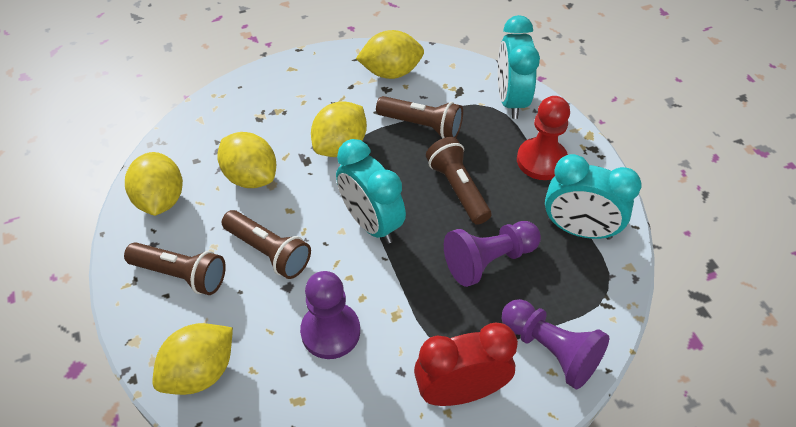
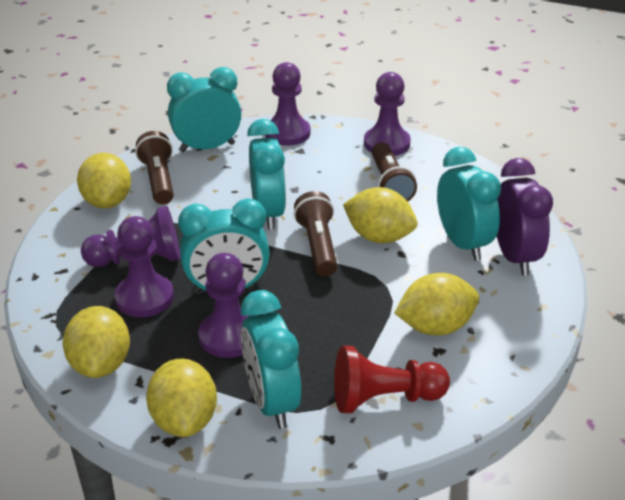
brown flashlight: [124,242,226,295] [222,210,311,279] [376,96,463,138] [426,137,491,225] = 4 -> [135,131,174,205] [294,191,337,276] [372,142,417,201] = 3
purple clock: none = 0 -> [497,158,553,276] = 1
purple pawn: [300,271,360,359] [444,221,541,287] [502,299,609,389] = 3 -> [81,206,180,267] [115,216,174,317] [198,253,249,358] [265,62,310,146] [364,72,411,156] = 5
red clock: [414,323,518,406] = 1 -> none = 0
turquoise clock: [336,139,406,244] [498,15,540,119] [545,154,641,240] = 3 -> [167,67,242,152] [178,198,270,294] [241,290,301,429] [247,119,286,230] [437,147,501,261] = 5

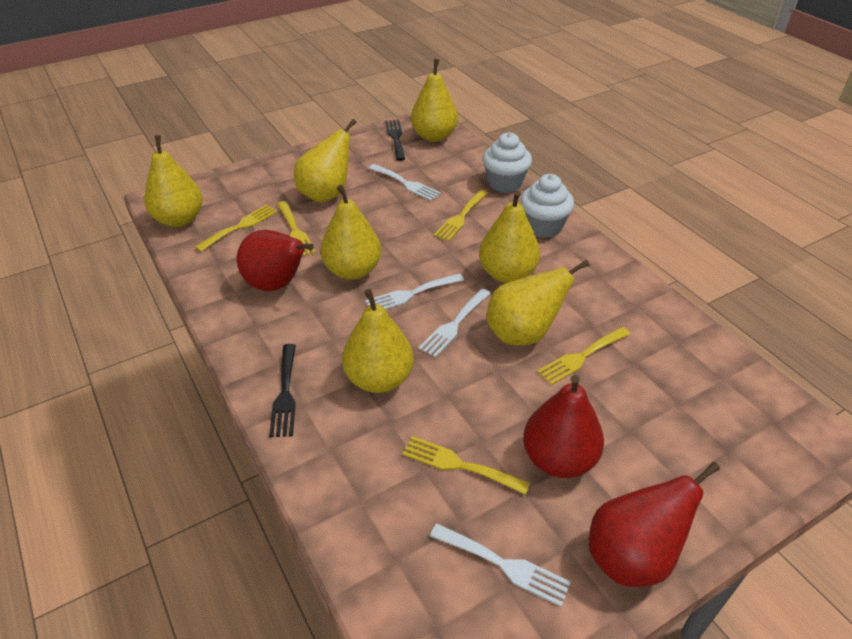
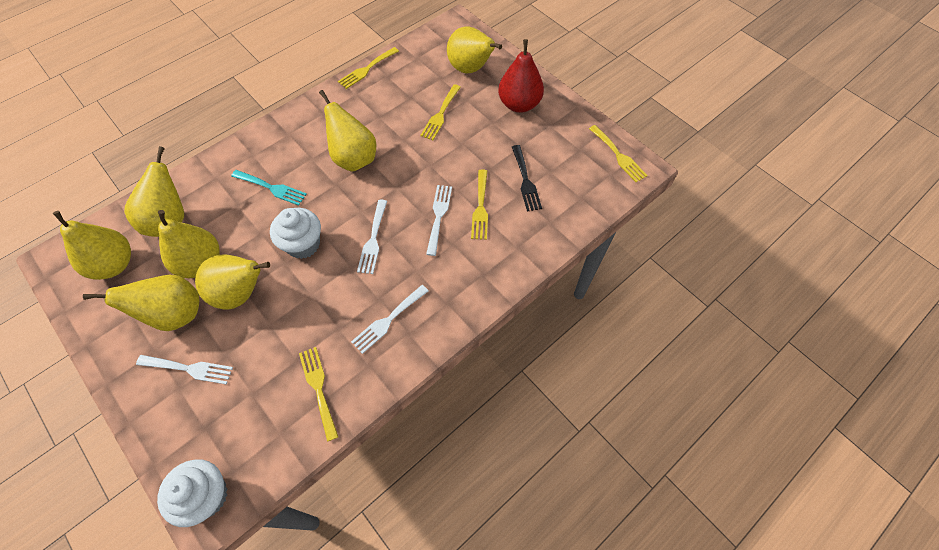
black fork: [269,344,296,437] [385,120,405,161] = 2 -> [512,145,542,211] = 1
red pear: [237,230,314,291] [523,375,604,478] [589,462,720,587] = 3 -> [498,39,544,113] = 1
turquoise fork: none = 0 -> [231,170,307,206] = 1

━━━━━━━━━━━━━━━━━━━━

HOW TO COMPLETE THIS TASK:
Write out all the data exactly, minus pictures.

SOLUTION TO THE EXERCISE:
brown flashlight: [124,242,226,295] [222,210,311,279] [376,96,463,138] [426,137,491,225] = 4 -> [135,131,174,205] [294,191,337,276] [372,142,417,201] = 3
purple clock: none = 0 -> [497,158,553,276] = 1
purple pawn: [300,271,360,359] [444,221,541,287] [502,299,609,389] = 3 -> [81,206,180,267] [115,216,174,317] [198,253,249,358] [265,62,310,146] [364,72,411,156] = 5
red clock: [414,323,518,406] = 1 -> none = 0
turquoise clock: [336,139,406,244] [498,15,540,119] [545,154,641,240] = 3 -> [167,67,242,152] [178,198,270,294] [241,290,301,429] [247,119,286,230] [437,147,501,261] = 5

black fork: [269,344,296,437] [385,120,405,161] = 2 -> [512,145,542,211] = 1
red pear: [237,230,314,291] [523,375,604,478] [589,462,720,587] = 3 -> [498,39,544,113] = 1
turquoise fork: none = 0 -> [231,170,307,206] = 1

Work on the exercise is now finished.